A verbatim transcript of the data below is required, images omitted.

⟨

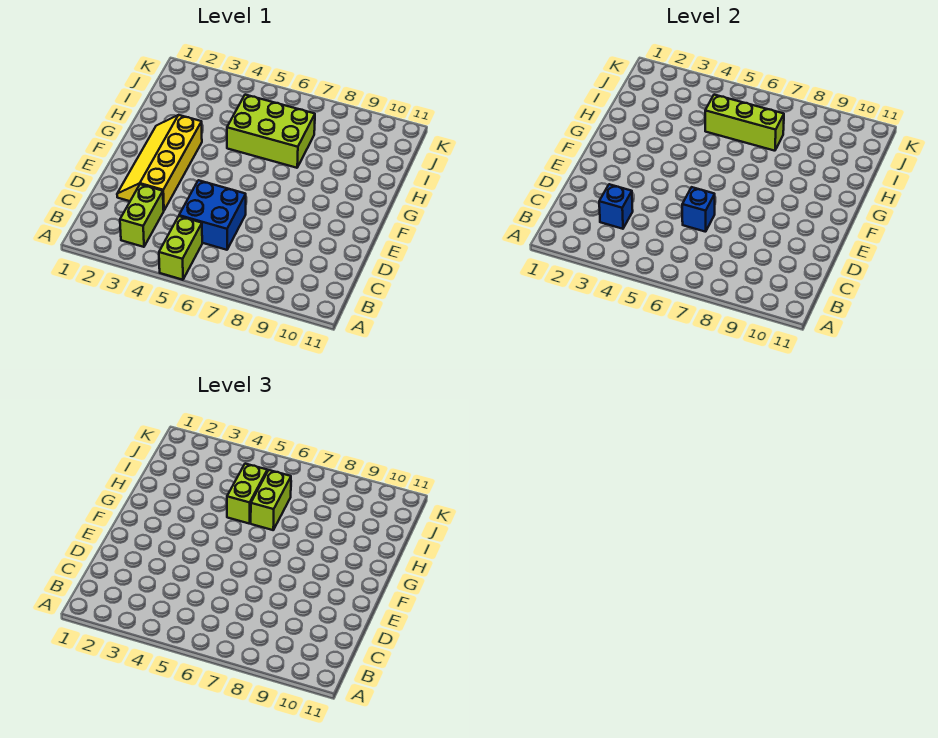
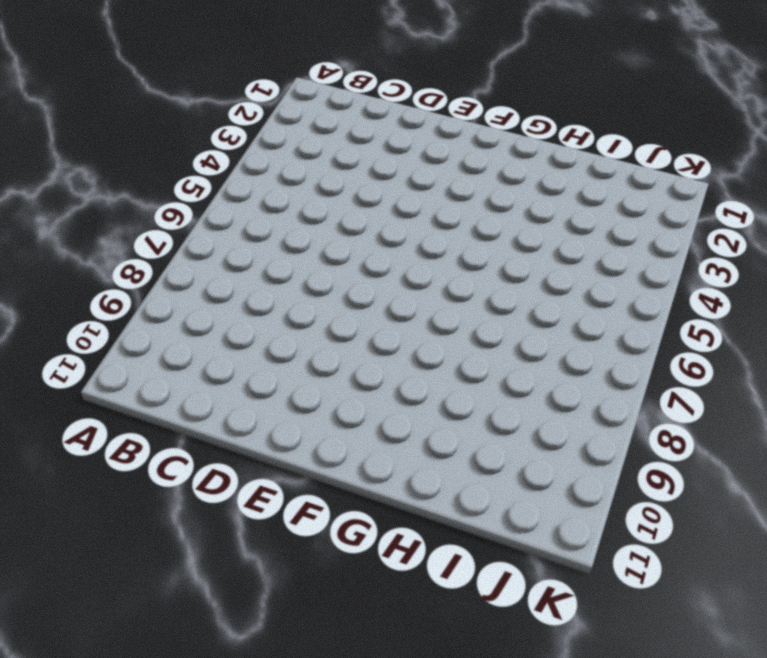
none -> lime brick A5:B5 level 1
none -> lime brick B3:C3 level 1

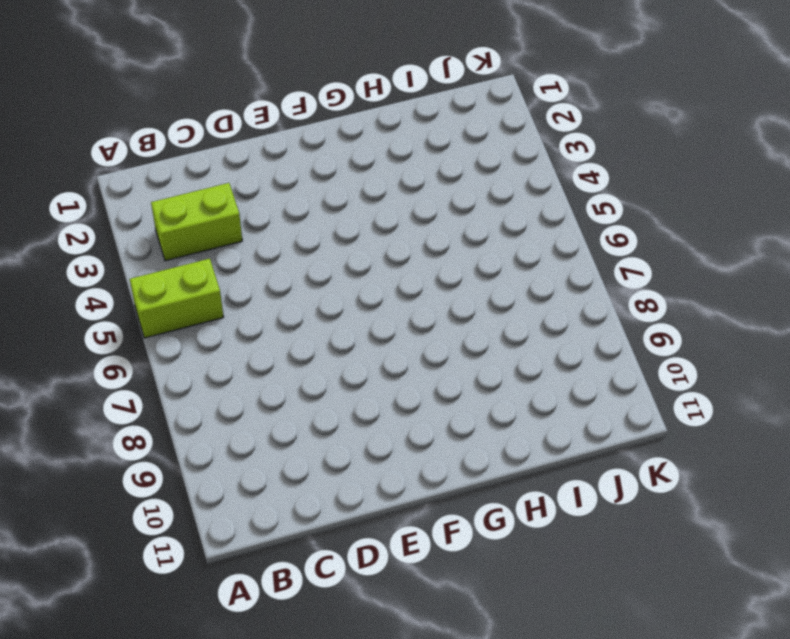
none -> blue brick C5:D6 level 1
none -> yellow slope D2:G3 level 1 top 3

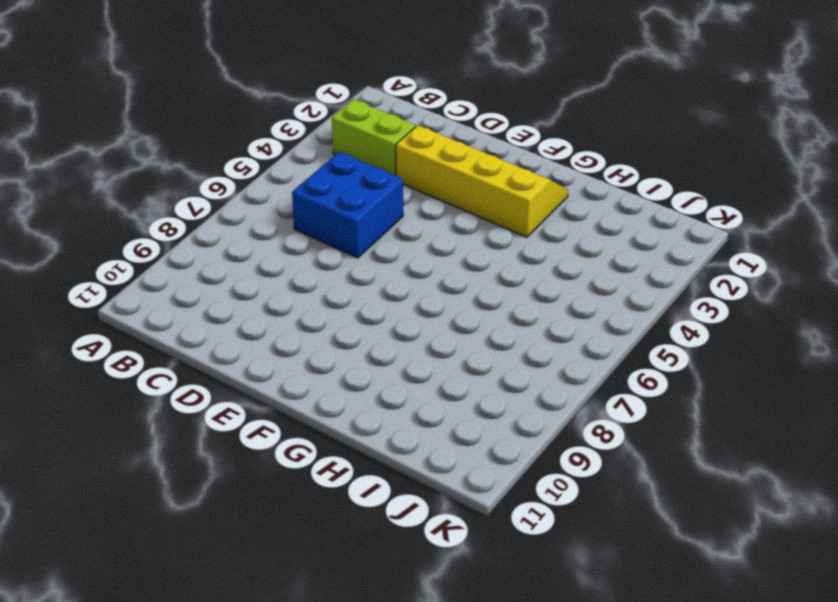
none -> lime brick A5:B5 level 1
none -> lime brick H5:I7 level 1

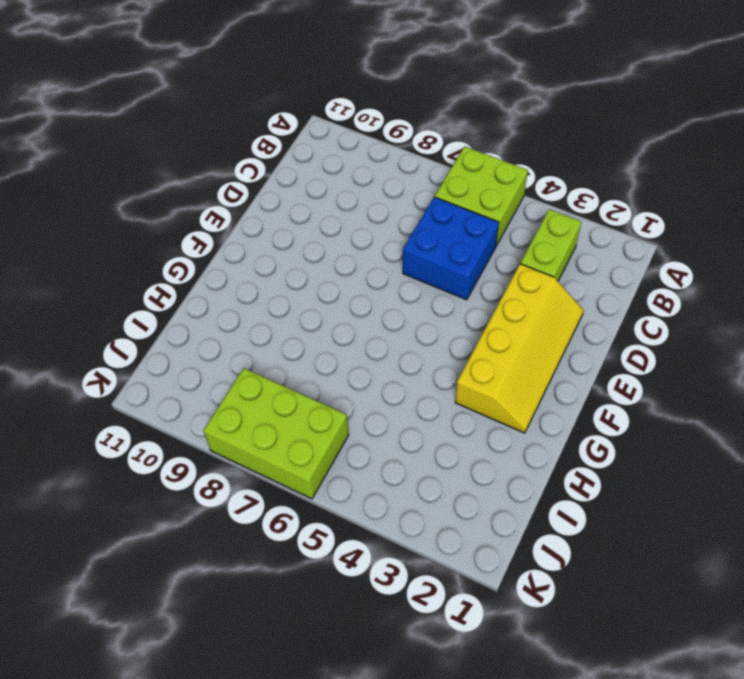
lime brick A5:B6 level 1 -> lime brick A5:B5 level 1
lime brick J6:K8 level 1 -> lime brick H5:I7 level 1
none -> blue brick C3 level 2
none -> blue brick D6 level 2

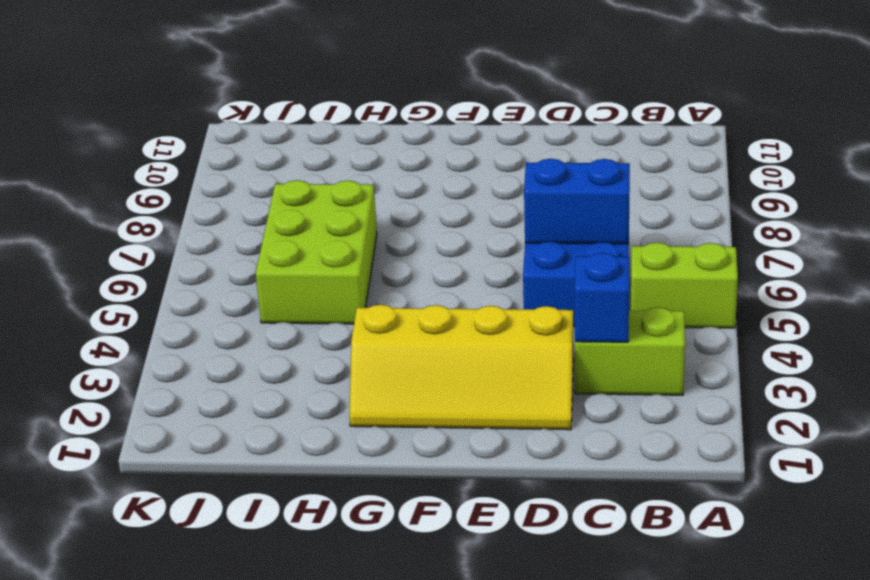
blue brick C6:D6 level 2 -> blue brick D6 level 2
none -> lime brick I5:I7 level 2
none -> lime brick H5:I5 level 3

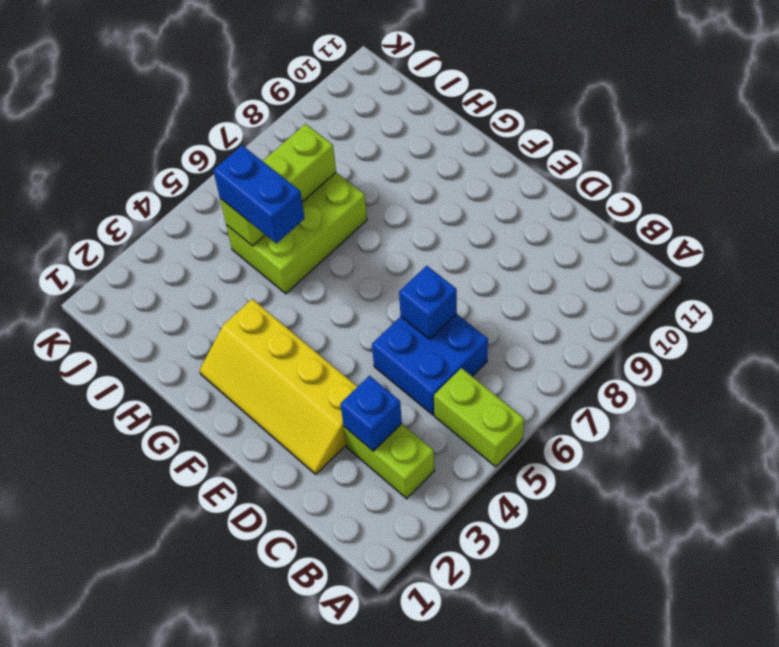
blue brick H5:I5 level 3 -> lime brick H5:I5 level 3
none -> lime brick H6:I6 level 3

⟩

[Result of the task]
none -> lime brick A5:B5 level 1
none -> lime brick B3:C3 level 1

none -> blue brick C5:D6 level 1
none -> yellow slope D2:G3 level 1 top 3

none -> lime brick A5:B5 level 1
none -> lime brick H5:I7 level 1

lime brick A5:B6 level 1 -> lime brick A5:B5 level 1
lime brick J6:K8 level 1 -> lime brick H5:I7 level 1
none -> blue brick C3 level 2
none -> blue brick D6 level 2

blue brick C6:D6 level 2 -> blue brick D6 level 2
none -> lime brick I5:I7 level 2
none -> lime brick H5:I5 level 3

blue brick H5:I5 level 3 -> lime brick H5:I5 level 3
none -> lime brick H6:I6 level 3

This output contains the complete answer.